What is being asked -
Repeat word for word the opening stretch of the entries, from the first line through the line containing "(583, 265) = (495, 229): none -> green house".

Information given -
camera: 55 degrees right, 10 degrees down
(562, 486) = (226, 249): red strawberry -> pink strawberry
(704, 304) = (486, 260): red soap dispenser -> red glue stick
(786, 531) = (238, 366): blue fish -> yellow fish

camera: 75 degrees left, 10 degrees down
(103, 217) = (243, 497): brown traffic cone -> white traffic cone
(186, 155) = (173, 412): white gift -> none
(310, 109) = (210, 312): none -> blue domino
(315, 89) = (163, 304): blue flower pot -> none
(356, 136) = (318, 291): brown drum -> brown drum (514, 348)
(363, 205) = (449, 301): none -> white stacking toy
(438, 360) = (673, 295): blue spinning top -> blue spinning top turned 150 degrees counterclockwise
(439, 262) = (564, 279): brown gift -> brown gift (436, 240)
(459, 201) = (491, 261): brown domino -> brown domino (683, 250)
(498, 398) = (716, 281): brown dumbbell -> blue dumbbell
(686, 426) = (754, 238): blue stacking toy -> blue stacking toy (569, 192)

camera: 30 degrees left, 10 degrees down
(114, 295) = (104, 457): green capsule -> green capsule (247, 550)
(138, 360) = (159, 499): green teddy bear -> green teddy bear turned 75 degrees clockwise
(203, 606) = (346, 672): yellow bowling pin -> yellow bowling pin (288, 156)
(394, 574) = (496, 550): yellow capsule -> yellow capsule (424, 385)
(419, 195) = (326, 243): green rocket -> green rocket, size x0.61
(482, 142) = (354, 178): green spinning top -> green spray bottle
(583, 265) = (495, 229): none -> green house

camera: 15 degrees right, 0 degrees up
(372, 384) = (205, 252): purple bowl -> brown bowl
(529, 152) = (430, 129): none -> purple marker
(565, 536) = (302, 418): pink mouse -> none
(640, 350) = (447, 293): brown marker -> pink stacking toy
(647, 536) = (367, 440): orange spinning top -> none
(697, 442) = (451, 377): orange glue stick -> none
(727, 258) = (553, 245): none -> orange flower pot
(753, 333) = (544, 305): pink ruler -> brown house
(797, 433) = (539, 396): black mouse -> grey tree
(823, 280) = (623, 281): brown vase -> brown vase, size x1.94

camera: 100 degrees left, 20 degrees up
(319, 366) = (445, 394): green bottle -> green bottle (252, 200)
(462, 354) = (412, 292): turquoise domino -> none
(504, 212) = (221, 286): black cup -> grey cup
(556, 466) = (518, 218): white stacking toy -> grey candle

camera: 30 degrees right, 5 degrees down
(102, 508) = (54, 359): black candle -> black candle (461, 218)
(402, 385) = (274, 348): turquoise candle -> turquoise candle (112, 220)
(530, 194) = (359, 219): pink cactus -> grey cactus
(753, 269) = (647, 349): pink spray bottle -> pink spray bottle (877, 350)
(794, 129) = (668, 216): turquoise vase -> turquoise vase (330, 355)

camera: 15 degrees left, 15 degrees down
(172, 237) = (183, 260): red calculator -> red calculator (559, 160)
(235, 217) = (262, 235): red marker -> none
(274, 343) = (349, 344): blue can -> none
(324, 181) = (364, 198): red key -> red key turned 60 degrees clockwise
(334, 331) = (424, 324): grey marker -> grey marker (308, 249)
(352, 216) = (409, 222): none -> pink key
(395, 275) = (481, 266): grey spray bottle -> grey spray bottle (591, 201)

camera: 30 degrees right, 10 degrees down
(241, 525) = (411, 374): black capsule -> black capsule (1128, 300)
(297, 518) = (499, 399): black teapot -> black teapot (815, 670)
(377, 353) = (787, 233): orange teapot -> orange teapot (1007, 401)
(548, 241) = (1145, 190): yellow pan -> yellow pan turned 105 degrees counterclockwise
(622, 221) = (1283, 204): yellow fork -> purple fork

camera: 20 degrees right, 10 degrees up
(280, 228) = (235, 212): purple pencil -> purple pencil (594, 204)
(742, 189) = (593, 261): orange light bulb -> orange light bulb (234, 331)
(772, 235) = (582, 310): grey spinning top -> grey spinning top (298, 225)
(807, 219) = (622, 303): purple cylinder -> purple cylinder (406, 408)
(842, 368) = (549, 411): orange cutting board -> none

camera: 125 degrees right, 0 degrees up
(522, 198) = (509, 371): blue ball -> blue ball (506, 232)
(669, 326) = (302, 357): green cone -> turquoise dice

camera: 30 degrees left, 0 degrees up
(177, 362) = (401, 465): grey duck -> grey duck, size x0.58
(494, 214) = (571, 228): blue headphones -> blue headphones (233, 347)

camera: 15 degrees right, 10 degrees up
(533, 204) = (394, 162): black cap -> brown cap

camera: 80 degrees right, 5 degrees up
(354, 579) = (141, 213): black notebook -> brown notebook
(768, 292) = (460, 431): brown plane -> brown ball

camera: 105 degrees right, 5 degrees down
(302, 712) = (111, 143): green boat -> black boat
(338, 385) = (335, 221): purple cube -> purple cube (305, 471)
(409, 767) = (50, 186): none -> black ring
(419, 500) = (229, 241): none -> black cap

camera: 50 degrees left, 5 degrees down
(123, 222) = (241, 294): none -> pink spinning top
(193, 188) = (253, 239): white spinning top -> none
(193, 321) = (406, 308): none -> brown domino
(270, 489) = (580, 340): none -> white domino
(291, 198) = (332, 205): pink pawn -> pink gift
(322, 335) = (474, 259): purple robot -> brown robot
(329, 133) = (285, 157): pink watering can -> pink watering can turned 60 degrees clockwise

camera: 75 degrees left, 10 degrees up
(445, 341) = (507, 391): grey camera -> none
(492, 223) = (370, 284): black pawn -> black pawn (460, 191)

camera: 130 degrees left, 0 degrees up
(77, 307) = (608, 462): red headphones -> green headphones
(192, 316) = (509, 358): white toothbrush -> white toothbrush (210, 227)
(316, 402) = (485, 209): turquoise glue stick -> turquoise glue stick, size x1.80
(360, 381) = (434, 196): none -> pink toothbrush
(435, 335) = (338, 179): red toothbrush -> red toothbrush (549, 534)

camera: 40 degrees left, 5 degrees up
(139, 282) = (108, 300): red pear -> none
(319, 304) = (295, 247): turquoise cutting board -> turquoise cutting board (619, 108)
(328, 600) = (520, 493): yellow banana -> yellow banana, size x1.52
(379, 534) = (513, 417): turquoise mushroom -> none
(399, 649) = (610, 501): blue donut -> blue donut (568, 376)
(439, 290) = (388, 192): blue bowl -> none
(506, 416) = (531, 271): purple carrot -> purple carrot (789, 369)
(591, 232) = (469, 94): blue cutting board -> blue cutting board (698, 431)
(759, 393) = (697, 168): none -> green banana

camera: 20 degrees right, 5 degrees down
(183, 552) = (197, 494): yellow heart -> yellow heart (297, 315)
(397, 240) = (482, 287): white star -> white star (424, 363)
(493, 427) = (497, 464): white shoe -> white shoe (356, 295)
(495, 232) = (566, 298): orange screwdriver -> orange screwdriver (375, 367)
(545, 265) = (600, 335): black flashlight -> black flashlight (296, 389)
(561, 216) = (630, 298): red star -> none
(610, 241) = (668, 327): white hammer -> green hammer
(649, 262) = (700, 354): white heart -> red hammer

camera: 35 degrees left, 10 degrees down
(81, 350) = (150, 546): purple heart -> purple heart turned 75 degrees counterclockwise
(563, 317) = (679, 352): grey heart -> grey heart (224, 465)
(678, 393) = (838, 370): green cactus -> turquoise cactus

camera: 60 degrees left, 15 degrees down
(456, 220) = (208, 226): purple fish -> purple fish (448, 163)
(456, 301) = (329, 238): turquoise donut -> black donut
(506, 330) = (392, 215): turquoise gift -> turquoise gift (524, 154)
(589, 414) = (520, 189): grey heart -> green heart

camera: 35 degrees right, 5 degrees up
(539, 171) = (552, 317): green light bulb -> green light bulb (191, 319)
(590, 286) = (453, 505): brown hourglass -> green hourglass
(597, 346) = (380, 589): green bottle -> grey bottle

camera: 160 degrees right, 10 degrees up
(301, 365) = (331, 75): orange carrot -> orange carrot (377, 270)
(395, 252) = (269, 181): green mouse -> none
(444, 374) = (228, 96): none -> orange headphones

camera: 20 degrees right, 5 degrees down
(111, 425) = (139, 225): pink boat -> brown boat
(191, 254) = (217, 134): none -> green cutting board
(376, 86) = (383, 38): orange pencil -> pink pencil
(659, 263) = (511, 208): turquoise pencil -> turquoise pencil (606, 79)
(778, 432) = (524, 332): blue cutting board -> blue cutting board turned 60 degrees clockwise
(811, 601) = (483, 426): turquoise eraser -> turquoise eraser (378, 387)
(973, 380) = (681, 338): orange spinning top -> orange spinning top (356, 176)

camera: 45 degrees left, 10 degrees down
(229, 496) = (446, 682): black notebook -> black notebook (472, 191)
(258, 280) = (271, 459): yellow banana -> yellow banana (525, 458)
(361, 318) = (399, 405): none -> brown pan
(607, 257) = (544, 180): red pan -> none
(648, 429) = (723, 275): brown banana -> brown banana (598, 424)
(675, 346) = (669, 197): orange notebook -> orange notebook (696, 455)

Answer area -
camera: 55 degrees right, 10 degrees down
(562, 486) = (226, 249): red strawberry -> pink strawberry
(704, 304) = (486, 260): red soap dispenser -> red glue stick
(786, 531) = (238, 366): blue fish -> yellow fish

camera: 75 degrees left, 10 degrees down
(103, 217) = (243, 497): brown traffic cone -> white traffic cone
(186, 155) = (173, 412): white gift -> none
(310, 109) = (210, 312): none -> blue domino
(315, 89) = (163, 304): blue flower pot -> none
(356, 136) = (318, 291): brown drum -> brown drum (514, 348)
(363, 205) = (449, 301): none -> white stacking toy
(438, 360) = (673, 295): blue spinning top -> blue spinning top turned 150 degrees counterclockwise
(439, 262) = (564, 279): brown gift -> brown gift (436, 240)
(459, 201) = (491, 261): brown domino -> brown domino (683, 250)
(498, 398) = (716, 281): brown dumbbell -> blue dumbbell
(686, 426) = (754, 238): blue stacking toy -> blue stacking toy (569, 192)

camera: 30 degrees left, 10 degrees down
(114, 295) = (104, 457): green capsule -> green capsule (247, 550)
(138, 360) = (159, 499): green teddy bear -> green teddy bear turned 75 degrees clockwise
(203, 606) = (346, 672): yellow bowling pin -> yellow bowling pin (288, 156)
(394, 574) = (496, 550): yellow capsule -> yellow capsule (424, 385)
(419, 195) = (326, 243): green rocket -> green rocket, size x0.61
(482, 142) = (354, 178): green spinning top -> green spray bottle
(583, 265) = (495, 229): none -> green house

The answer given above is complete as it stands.